------ PROVIDED RECORDS
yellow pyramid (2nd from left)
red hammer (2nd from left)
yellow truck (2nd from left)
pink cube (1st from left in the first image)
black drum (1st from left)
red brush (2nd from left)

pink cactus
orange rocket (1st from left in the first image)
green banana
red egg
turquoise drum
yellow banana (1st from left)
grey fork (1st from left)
------------
------ PROVIDED RECORDS
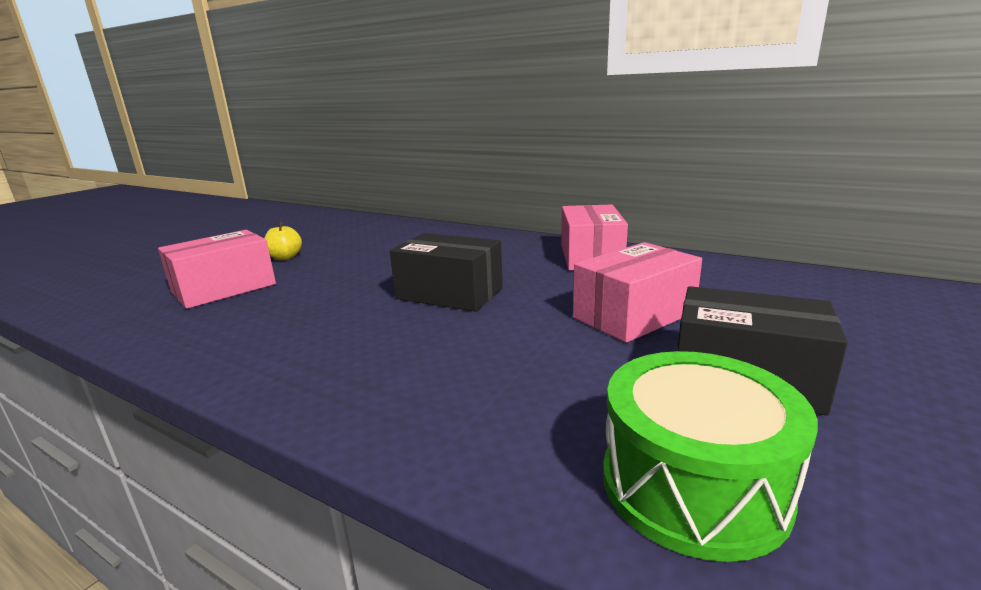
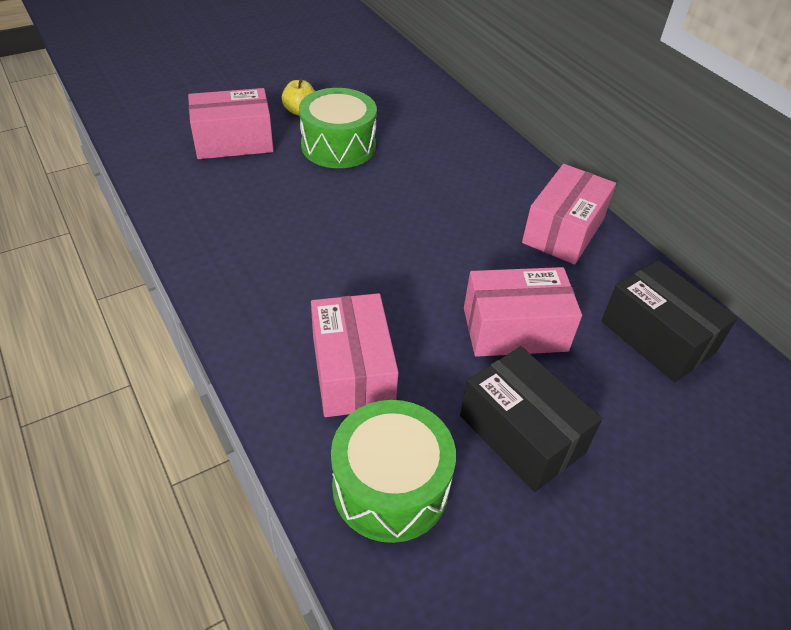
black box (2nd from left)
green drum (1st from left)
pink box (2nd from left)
------------
• _TASK DESCRIPTION_:
Begin with the line that has "yellow pyramid (2nd from left)" in the listing above and end after the line that has "black drum (1st from left)"; output those lines exactly.

• _WRITTEN SOLUTION_:
yellow pyramid (2nd from left)
red hammer (2nd from left)
yellow truck (2nd from left)
pink cube (1st from left in the first image)
black drum (1st from left)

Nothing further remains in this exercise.